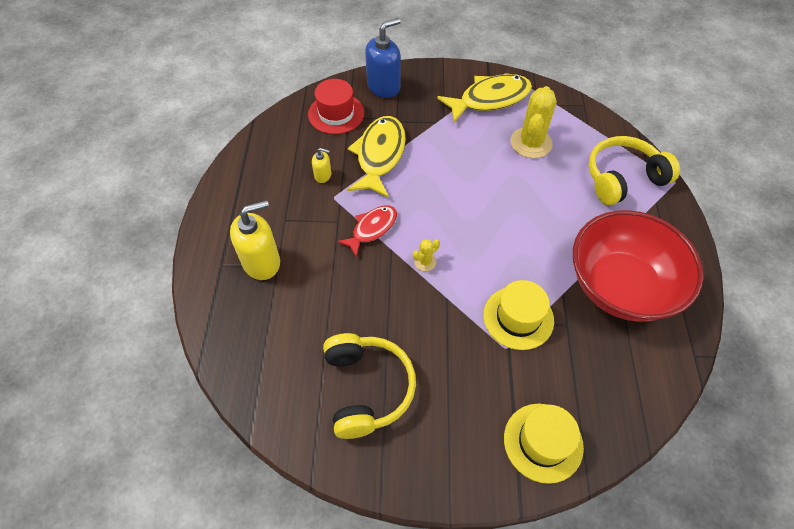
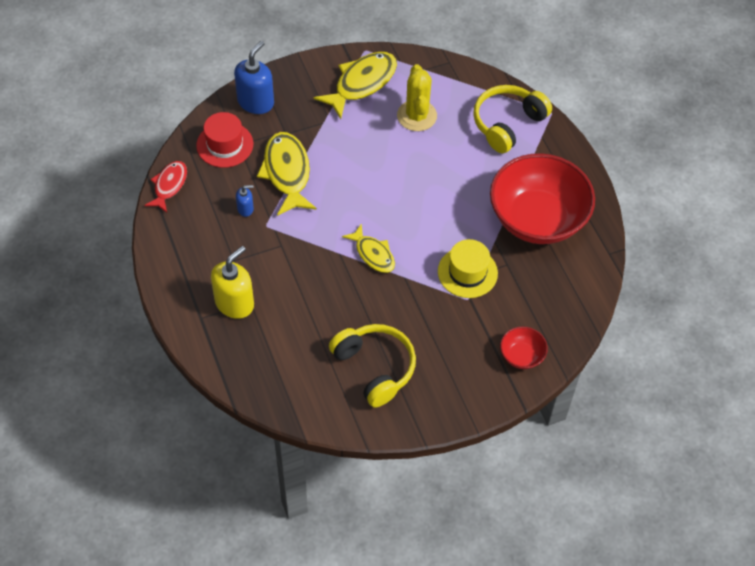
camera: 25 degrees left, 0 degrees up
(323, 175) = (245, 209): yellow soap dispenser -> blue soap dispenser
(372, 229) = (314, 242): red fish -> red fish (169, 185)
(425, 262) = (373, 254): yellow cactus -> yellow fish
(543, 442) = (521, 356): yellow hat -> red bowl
======
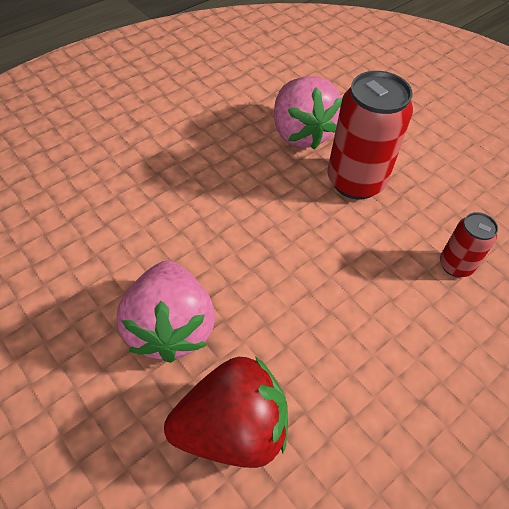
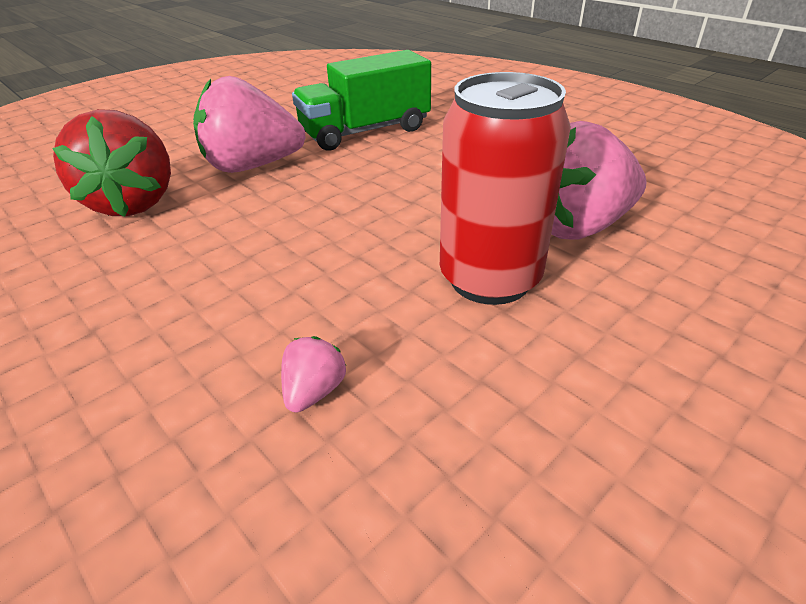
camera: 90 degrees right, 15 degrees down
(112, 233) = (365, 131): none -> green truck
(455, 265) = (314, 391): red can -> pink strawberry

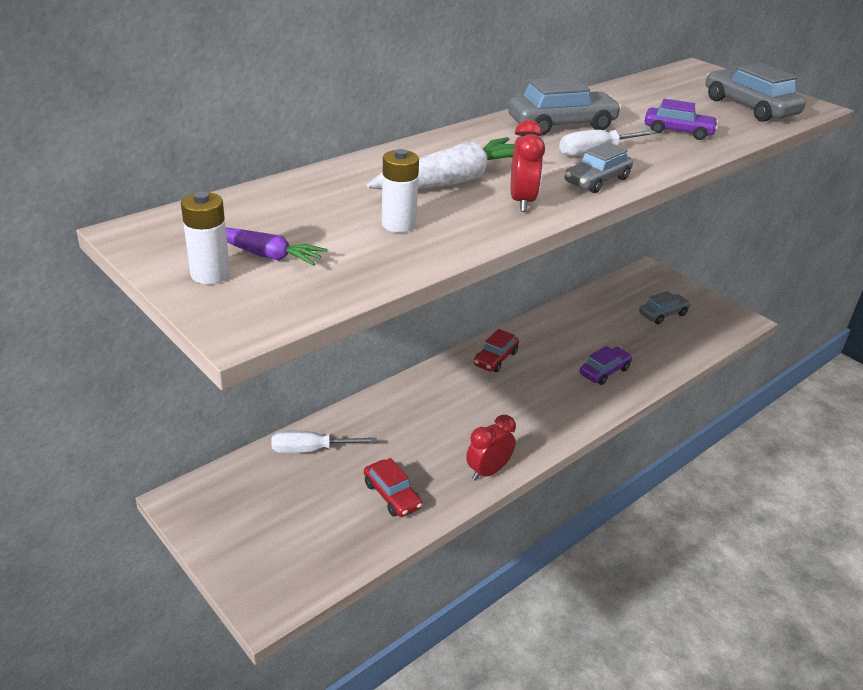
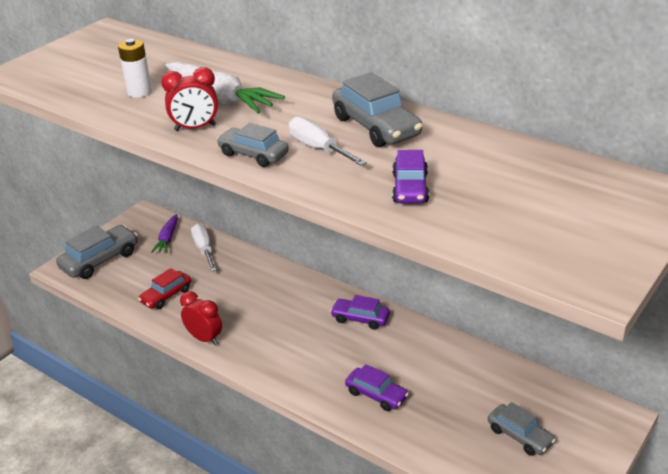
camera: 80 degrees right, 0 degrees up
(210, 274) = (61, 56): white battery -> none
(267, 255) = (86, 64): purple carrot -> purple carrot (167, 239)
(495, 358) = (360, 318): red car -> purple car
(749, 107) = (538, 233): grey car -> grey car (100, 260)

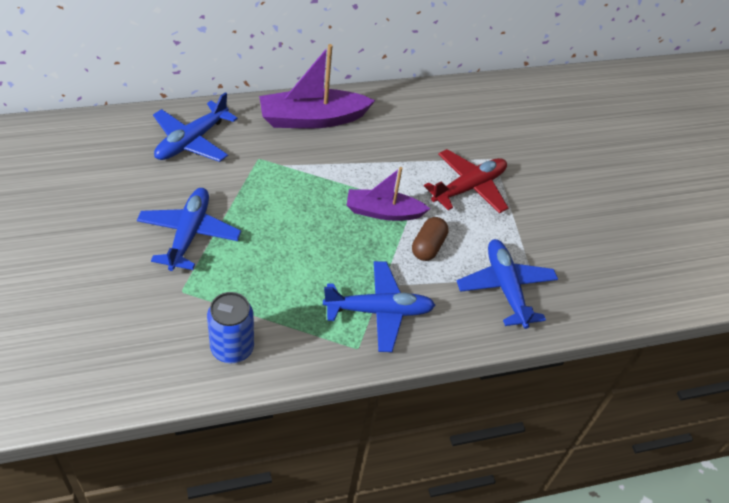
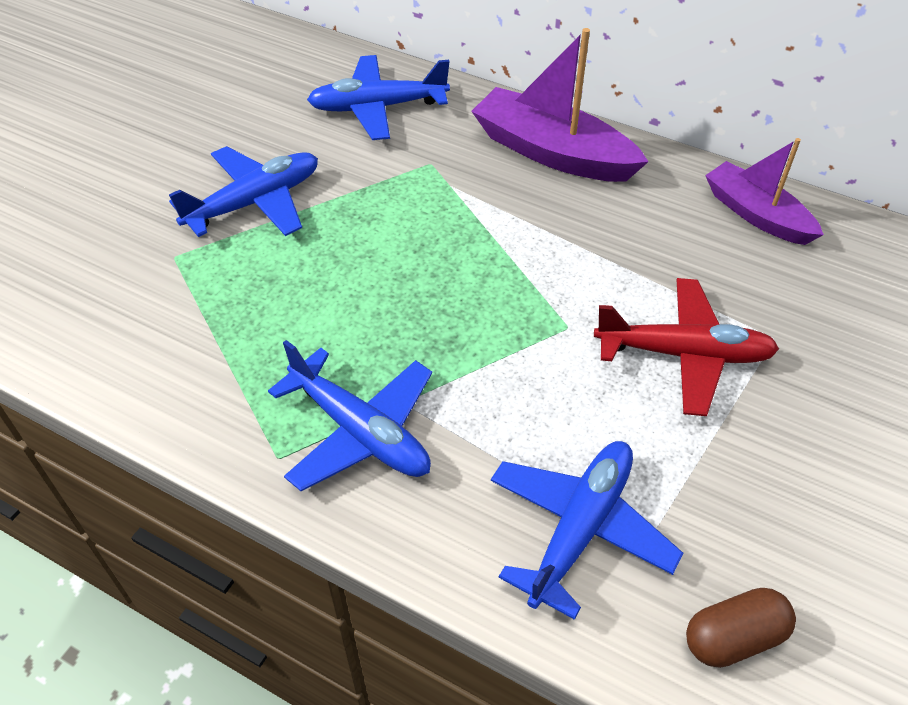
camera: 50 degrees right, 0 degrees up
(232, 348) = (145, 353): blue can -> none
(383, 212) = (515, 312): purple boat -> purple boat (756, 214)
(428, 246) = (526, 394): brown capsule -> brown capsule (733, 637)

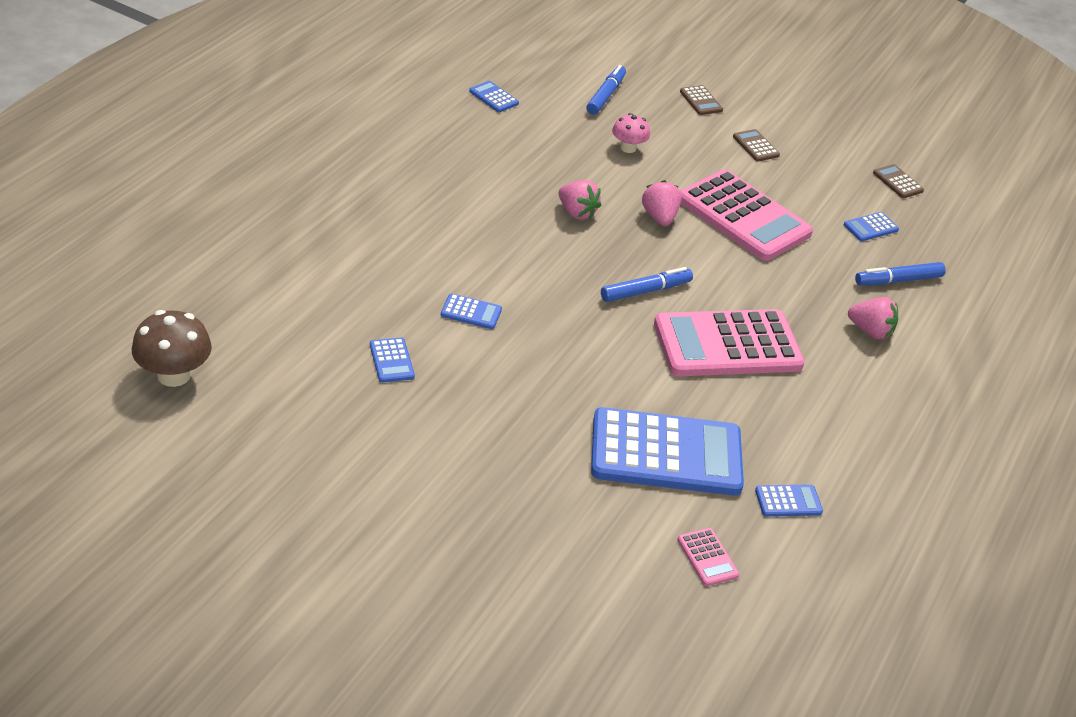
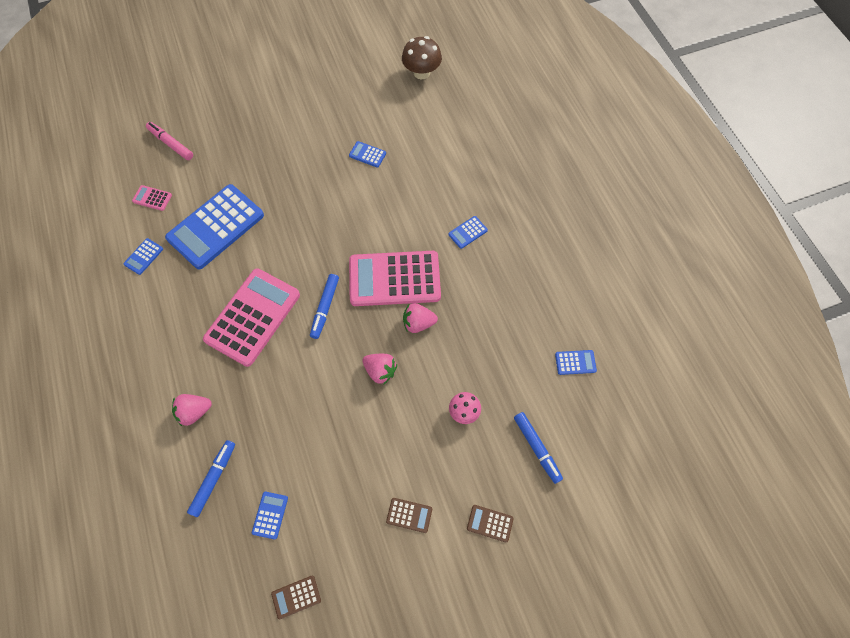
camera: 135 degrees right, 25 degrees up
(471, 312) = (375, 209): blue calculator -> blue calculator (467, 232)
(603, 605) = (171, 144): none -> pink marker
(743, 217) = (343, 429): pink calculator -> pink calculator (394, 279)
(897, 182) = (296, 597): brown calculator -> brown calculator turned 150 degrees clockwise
======
# WHAT IS EXPECTED
What is asked for is an exact copy of the lines above from the one containing "camera: 25 degrees left, 0 degrees up" through the one containing "(543, 442) = (521, 356): yellow", and only those.

# TASK RESULT
camera: 25 degrees left, 0 degrees up
(323, 175) = (245, 209): yellow soap dispenser -> blue soap dispenser
(372, 229) = (314, 242): red fish -> red fish (169, 185)
(425, 262) = (373, 254): yellow cactus -> yellow fish
(543, 442) = (521, 356): yellow hat -> red bowl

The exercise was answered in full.